** Start **
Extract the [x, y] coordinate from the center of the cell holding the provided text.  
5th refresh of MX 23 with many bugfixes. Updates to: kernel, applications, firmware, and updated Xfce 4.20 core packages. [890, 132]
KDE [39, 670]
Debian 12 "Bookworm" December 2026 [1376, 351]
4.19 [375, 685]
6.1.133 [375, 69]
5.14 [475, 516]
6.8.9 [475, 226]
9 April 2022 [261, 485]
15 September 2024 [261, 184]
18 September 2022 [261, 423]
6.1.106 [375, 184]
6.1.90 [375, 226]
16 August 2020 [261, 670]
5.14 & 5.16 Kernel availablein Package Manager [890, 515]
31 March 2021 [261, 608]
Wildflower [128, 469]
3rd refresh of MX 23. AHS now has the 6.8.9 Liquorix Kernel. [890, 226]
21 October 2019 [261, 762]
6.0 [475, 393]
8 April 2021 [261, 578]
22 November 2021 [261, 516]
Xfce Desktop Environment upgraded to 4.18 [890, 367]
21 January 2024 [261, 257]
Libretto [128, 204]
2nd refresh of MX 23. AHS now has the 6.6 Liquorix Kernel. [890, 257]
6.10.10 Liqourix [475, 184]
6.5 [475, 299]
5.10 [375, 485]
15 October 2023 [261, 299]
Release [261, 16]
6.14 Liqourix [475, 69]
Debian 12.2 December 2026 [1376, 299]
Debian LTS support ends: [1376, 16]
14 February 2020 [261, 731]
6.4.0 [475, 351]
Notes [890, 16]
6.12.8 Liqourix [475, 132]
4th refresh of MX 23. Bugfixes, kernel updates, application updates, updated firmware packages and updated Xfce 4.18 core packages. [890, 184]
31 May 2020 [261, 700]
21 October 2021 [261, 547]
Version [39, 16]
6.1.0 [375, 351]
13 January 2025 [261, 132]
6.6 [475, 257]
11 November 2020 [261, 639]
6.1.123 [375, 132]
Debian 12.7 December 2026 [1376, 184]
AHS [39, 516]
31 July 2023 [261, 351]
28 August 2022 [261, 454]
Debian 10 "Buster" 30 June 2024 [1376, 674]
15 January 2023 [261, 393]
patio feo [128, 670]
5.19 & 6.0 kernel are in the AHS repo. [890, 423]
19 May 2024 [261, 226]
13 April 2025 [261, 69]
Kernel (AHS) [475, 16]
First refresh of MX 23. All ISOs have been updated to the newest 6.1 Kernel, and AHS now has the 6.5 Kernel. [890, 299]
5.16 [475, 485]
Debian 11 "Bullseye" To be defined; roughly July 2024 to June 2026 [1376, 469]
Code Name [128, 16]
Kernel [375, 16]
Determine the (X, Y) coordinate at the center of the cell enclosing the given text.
** End **
:: Instructions to follow ::
Update the data from the beginning through the line containing "KDE [39, 670]", inclusive, by replacing "bugfixes" with "bug fixes" and leaving everything else unchanged. Return only those lines.

:: The output ::
Extract the [x, y] coordinate from the center of the cell holding the provided text.  
5th refresh of MX 23 with many bug fixes. Updates to: kernel, applications, firmware, and updated Xfce 4.20 core packages. [890, 132]
KDE [39, 670]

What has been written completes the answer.